- TASK OBJECTIVE:
From the material below, copy each line that holds the word "schottky".

- INFORMATION:
- Opening Delimiter -
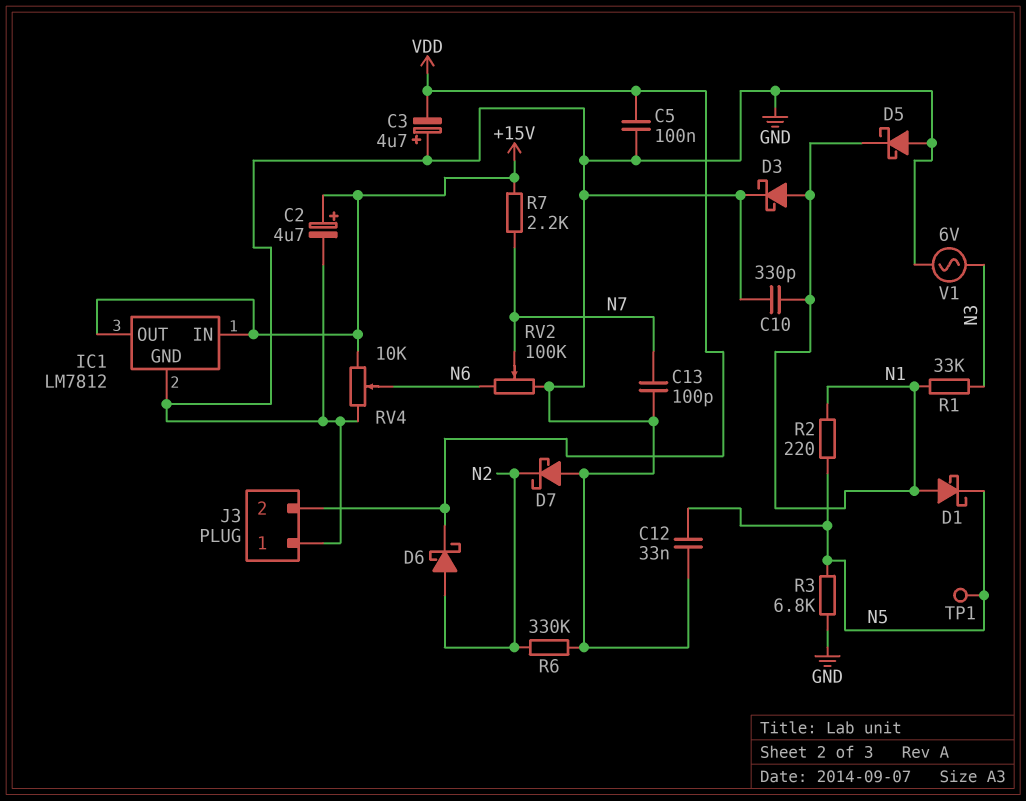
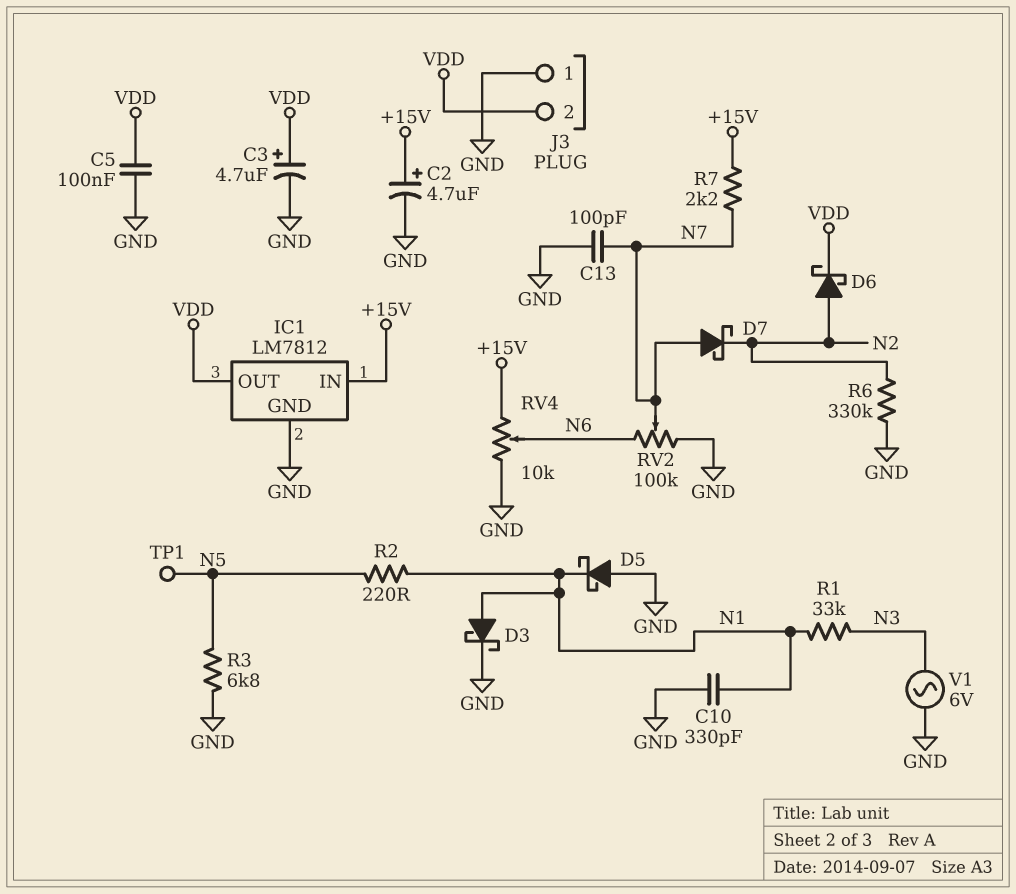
C3: 4.7uF (plus GND, minus VDD) -> 4.7uF (plus VDD, minus GND)
C12: 33nF (GND, N5) -> none
D1: schottky (A N1, K N5) -> none
D7: schottky (A GND, K N2) -> schottky (A N7, K N2)
IC1 pin OUT: +15V -> VDD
- Closing Delimiter -
- RESPONSE:
D1: schottky (A N1, K N5) -> none
D7: schottky (A GND, K N2) -> schottky (A N7, K N2)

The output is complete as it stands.